#### Try it
Write down exactly the lines from the one with "orange brick E2" to the end of the data, first and last included, and no others.

#### Data below
----------------
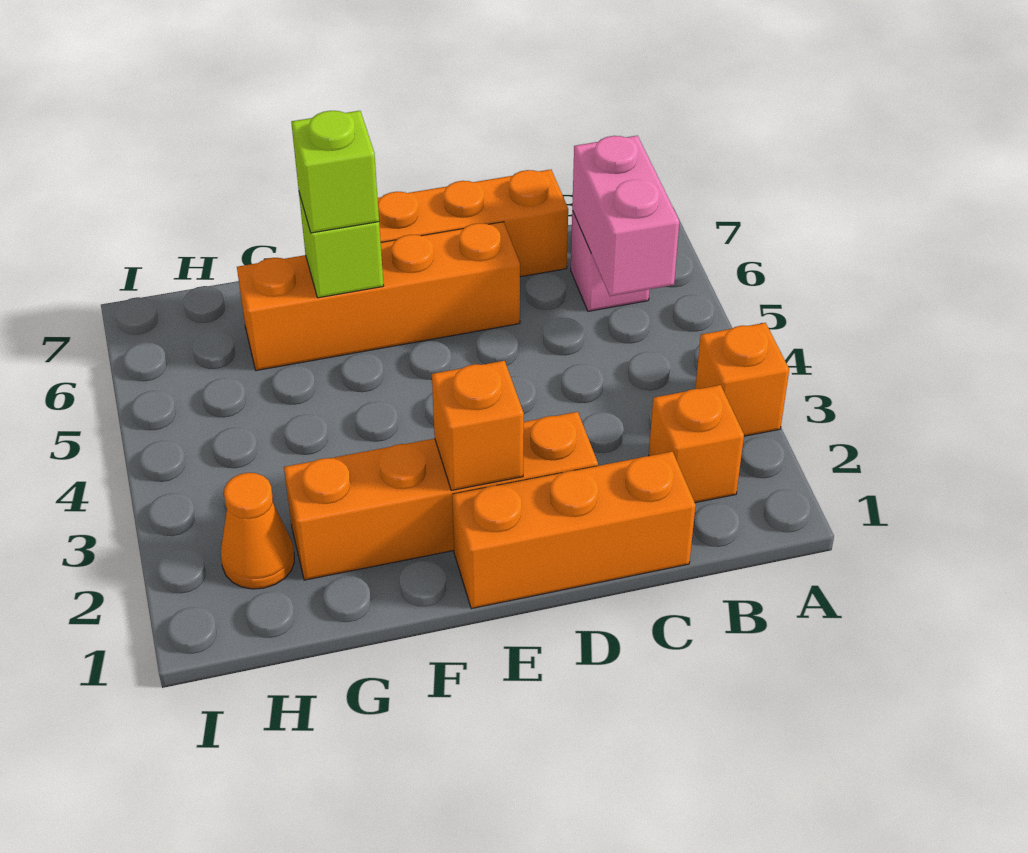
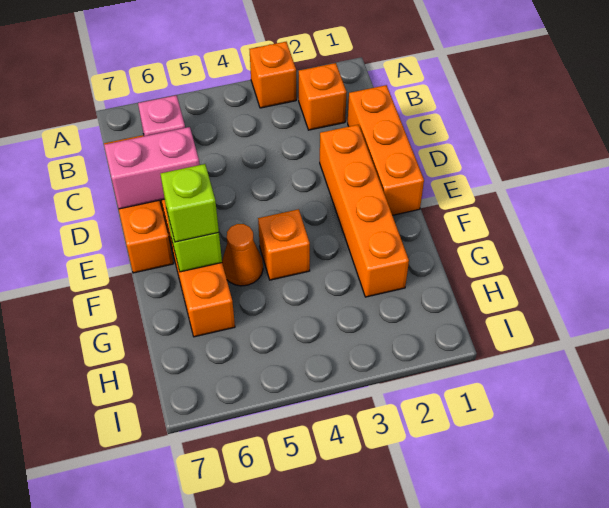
pink brick B5:B6 level 2 -> pink brick D6:D7 level 2
orange brick E2 level 2 -> orange brick F4 level 1
orange cone H2 level 1 -> orange cone F5 level 1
----------------
#### Exercise response
orange brick E2 level 2 -> orange brick F4 level 1
orange cone H2 level 1 -> orange cone F5 level 1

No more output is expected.